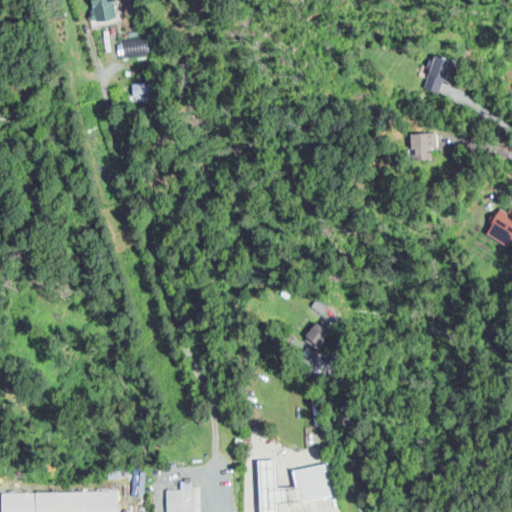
[(90,0),(112,0),(116,16),(90,21),(88,12),(93,10),(90,0)]
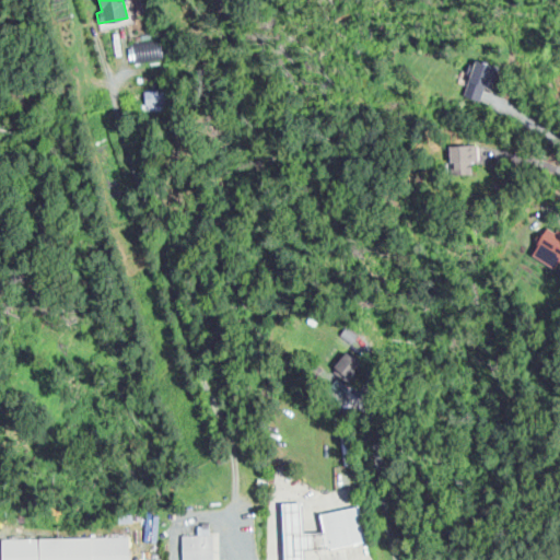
[(130,41),(160,36),(163,56),(133,60),(130,41)]
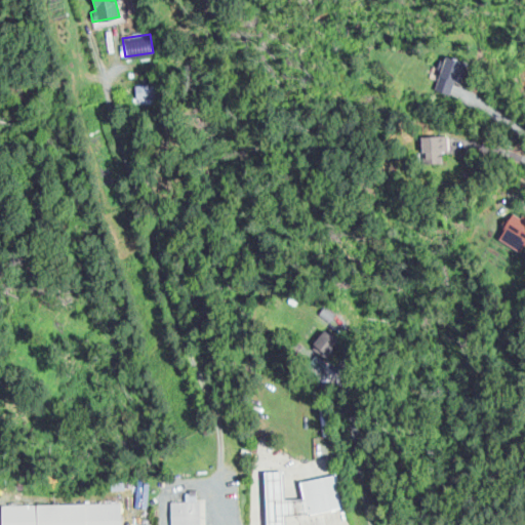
[(462,61),(445,55),(435,90),(452,95),(462,61)]
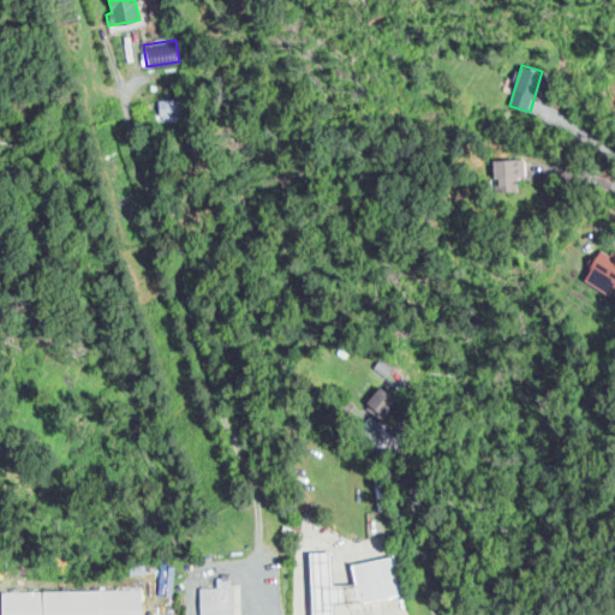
[(159,94),(189,89),(191,109),(161,114),(159,94)]
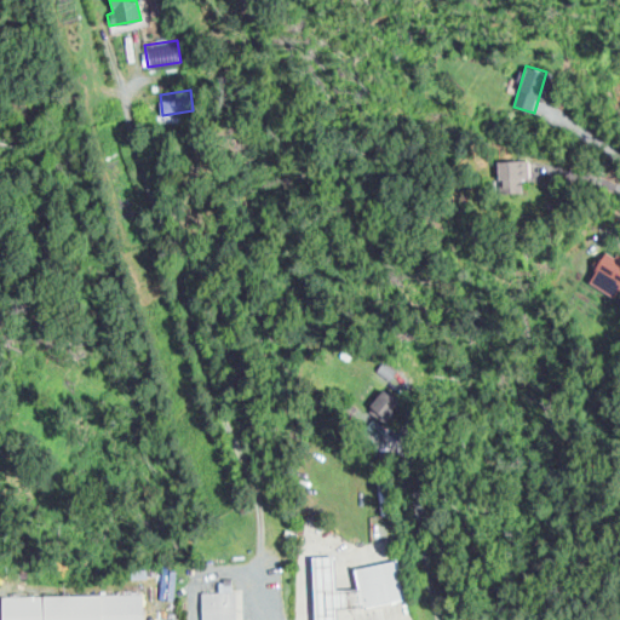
[(500,193),(523,193),(522,178),(528,178),(528,160),(499,160),(500,193)]
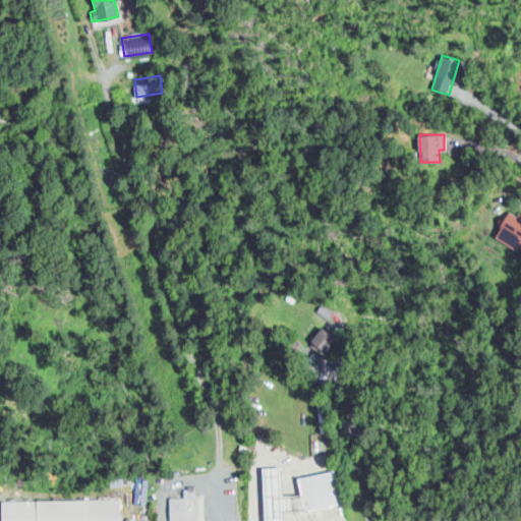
[(520,243),(520,216),(510,211),(495,238),(518,250),(520,243)]
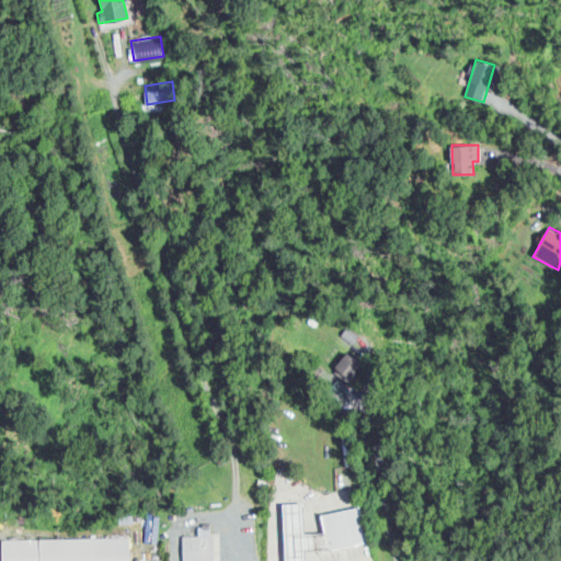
[(334,369),(353,382),(365,365),(346,352),(334,369)]
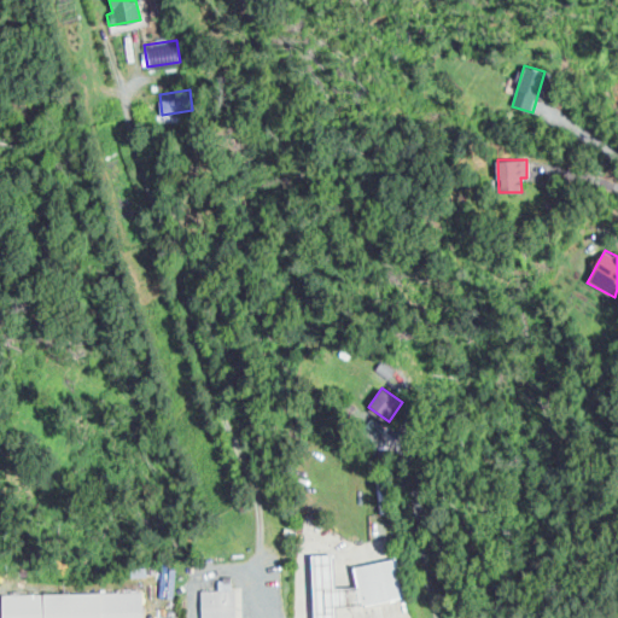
[(392,558),(351,569),(356,588),(332,588),(331,555),(310,555),(312,617),(333,617),(333,608),(360,607),(402,598),(392,558)]
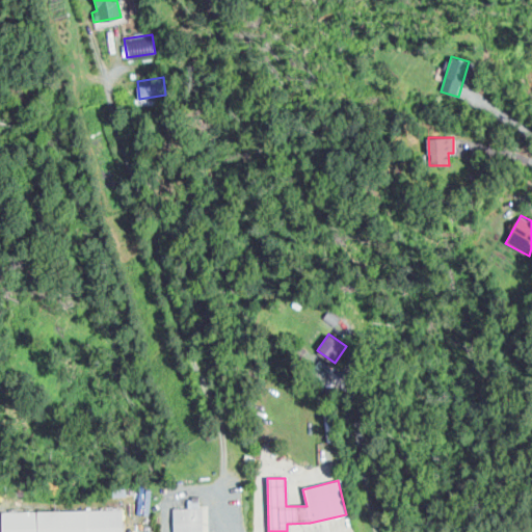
[(170,531),(170,508),(201,508),(201,531),(170,531)]
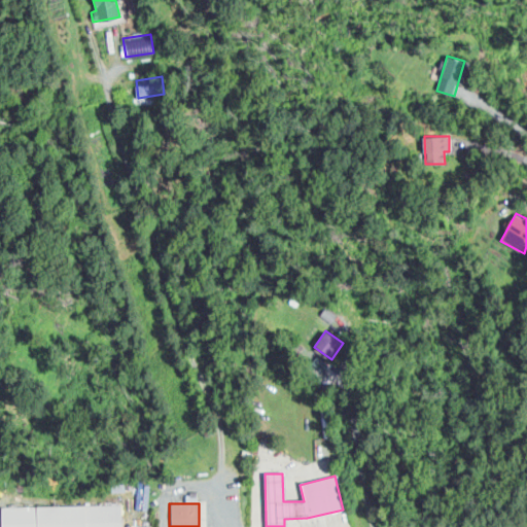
[(121,526),(121,505),(1,507),(1,526),(121,526)]
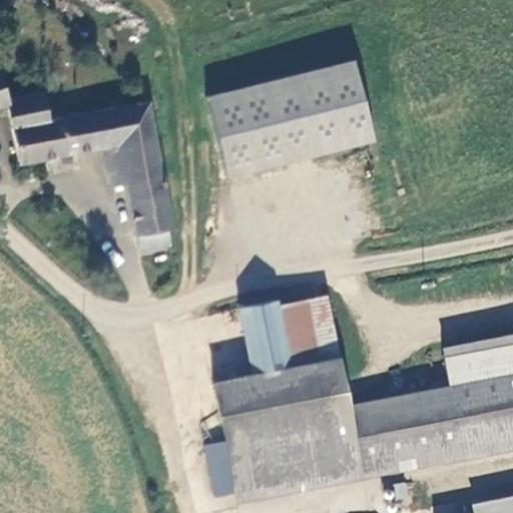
[(0,0),(0,12),(10,17),(17,0),(0,0)]
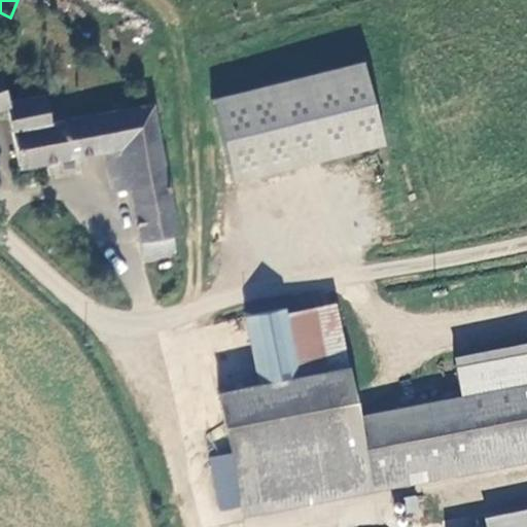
[(367,63),(214,97),(233,183),(386,149),(367,63)]
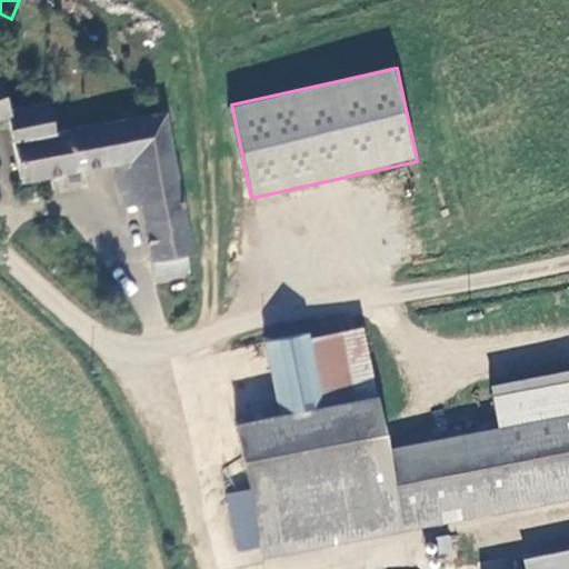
[(11,115),(0,80),(0,118),(7,117),(22,182),(115,167),(133,163),(142,206),(159,282),(190,275),(187,261),(196,260),(186,213),(190,213),(195,213),(198,212),(199,210),(201,207),(200,203),(199,201),(196,200),(192,199),(189,200),(183,201),(166,117),(55,137),(47,105),(11,115)]
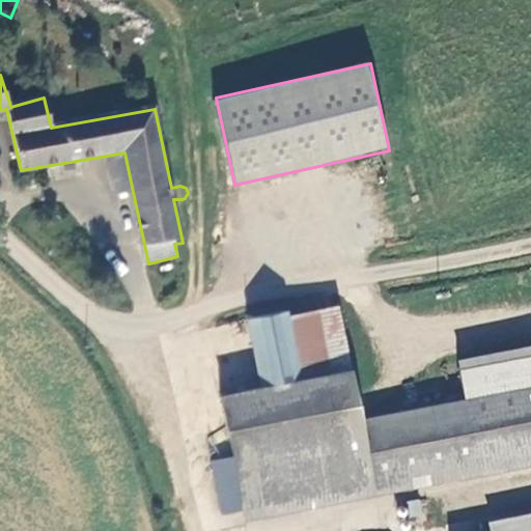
[(116,195),(133,192),(124,152),(107,156),(116,195)]
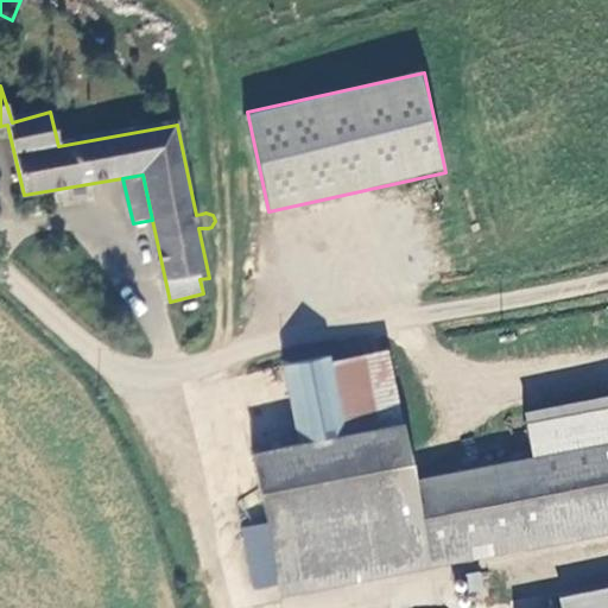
[(405,423),(391,350),(333,362),(348,436),(405,423)]
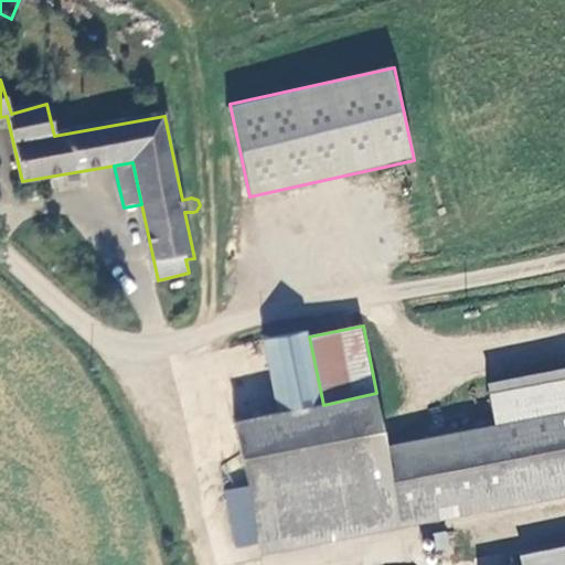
[(323,405),(309,337),(266,347),(284,415),(323,405)]
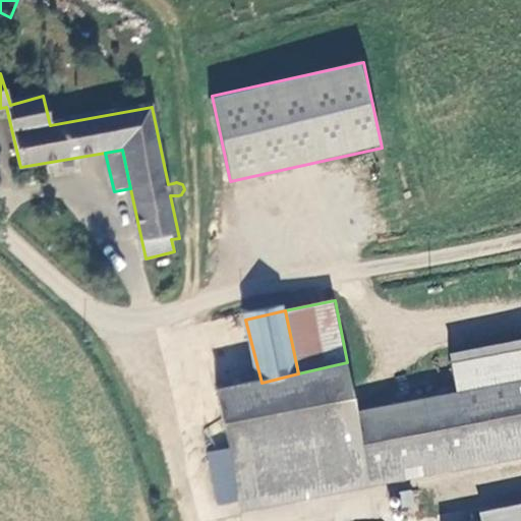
[(520,350),(452,362),(458,395),(520,383),(520,350)]
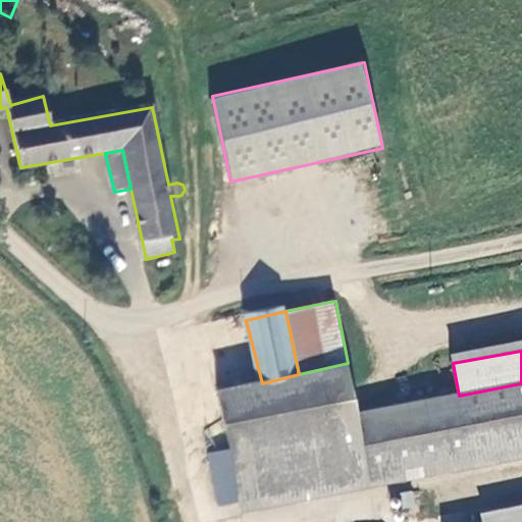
[(358,413),(348,363),(299,374),(262,383),(218,394),(232,454),(245,506),(521,452),(521,383),(459,396),(358,413)]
=-=-=
_EXERCISE REQUIREMENTS:_ Word for word, copy all the entries above, but with no pictures.

_EXERCISE RESPONSE:_
[(90,0),(112,0),(116,16),(90,21),(88,12),(93,10),(90,0)]
[(130,41),(160,36),(163,56),(133,60),(130,41)]
[(462,61),(445,55),(435,90),(452,95),(462,61)]
[(159,94),(189,89),(191,109),(161,114),(159,94)]
[(500,193),(523,193),(522,178),(528,178),(528,160),(499,160),(500,193)]
[(520,243),(520,216),(510,211),(495,238),(518,250),(520,243)]
[(334,369),(353,382),(365,365),(346,352),(334,369)]
[(392,558),(351,569),(356,588),(332,588),(331,555),(310,555),(312,617),(333,617),(333,608),(360,607),(402,598),(392,558)]
[(170,531),(170,508),(201,508),(201,531),(170,531)]
[(121,526),(121,505),(1,507),(1,526),(121,526)]
[(0,0),(0,12),(10,17),(17,0),(0,0)]
[(367,63),(214,97),(233,183),(386,149),(367,63)]
[(11,115),(0,80),(0,118),(7,117),(22,182),(115,167),(133,163),(142,206),(159,282),(190,275),(187,261),(196,260),(186,213),(190,213),(195,213),(198,212),(199,210),(201,207),(200,203),(199,201),(196,200),(192,199),(189,200),(183,201),(166,117),(55,137),(47,105),(11,115)]
[(116,195),(133,192),(124,152),(107,156),(116,195)]
[(405,423),(391,350),(333,362),(348,436),(405,423)]
[(323,405),(309,337),(266,347),(284,415),(323,405)]
[(520,350),(452,362),(458,395),(520,383),(520,350)]
[(358,413),(348,363),(299,374),(262,383),(218,394),(232,454),(245,506),(521,452),(521,383),(459,396),(358,413)]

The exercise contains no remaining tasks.